#### PROBLEM DETAILS:
Lines before the one containing "RGB2 pin B: GP14 -> GP2" are left out. Retype that line and the rest through the end of the material exactly.

(SUPPLIED DATA)

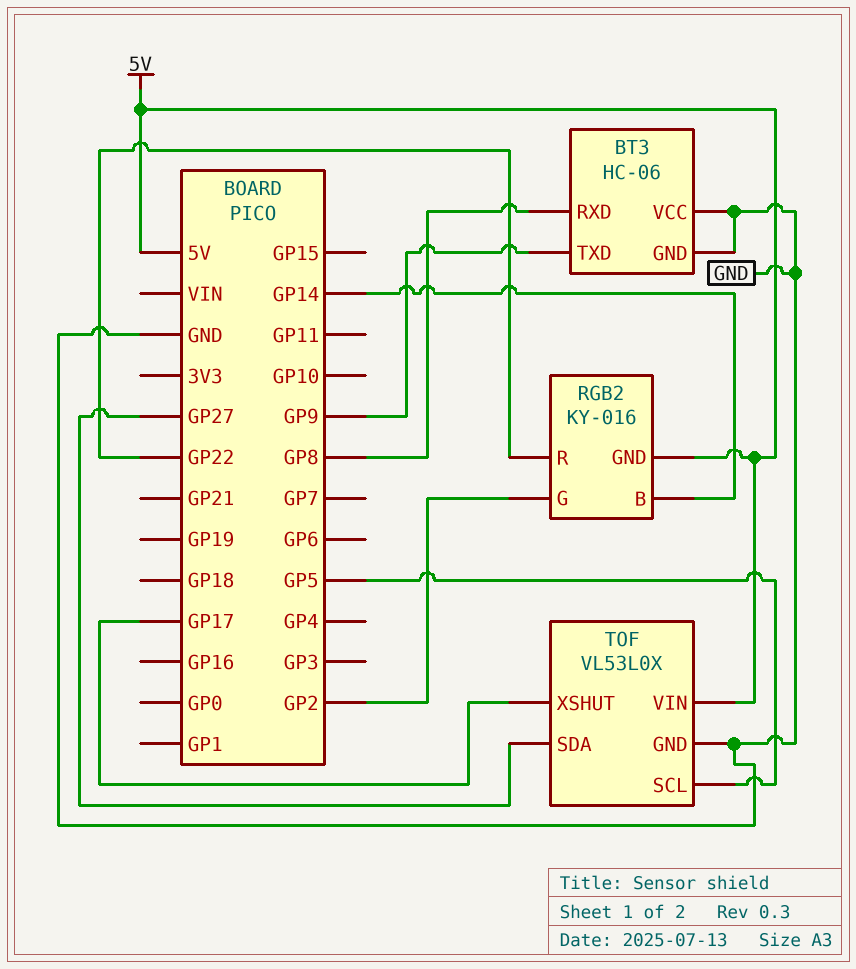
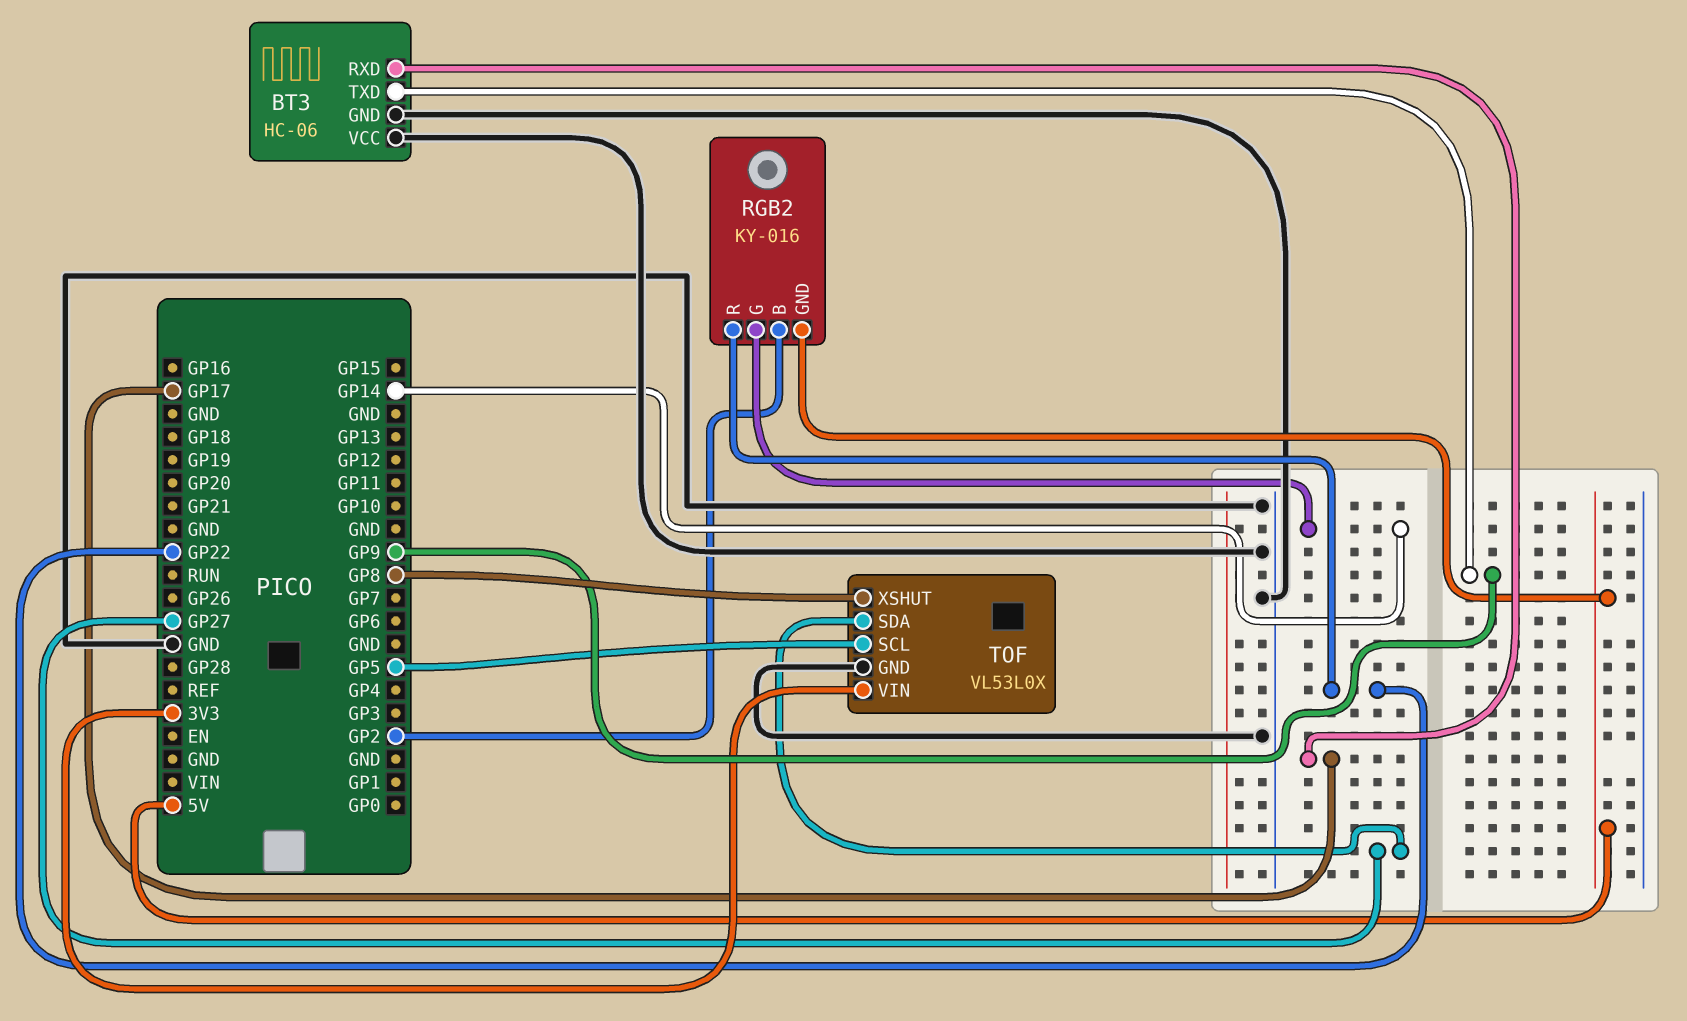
BT3 pin RXD: GP8 -> GP17
RGB2 pin B: GP14 -> GP2
RGB2 pin G: GP2 -> GP14
TOF pin VIN: 5V -> 3V3
TOF pin XSHUT: GP17 -> GP8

(End SUPPLIED DATA)

#### ANSWER:
RGB2 pin B: GP14 -> GP2
RGB2 pin G: GP2 -> GP14
TOF pin VIN: 5V -> 3V3
TOF pin XSHUT: GP17 -> GP8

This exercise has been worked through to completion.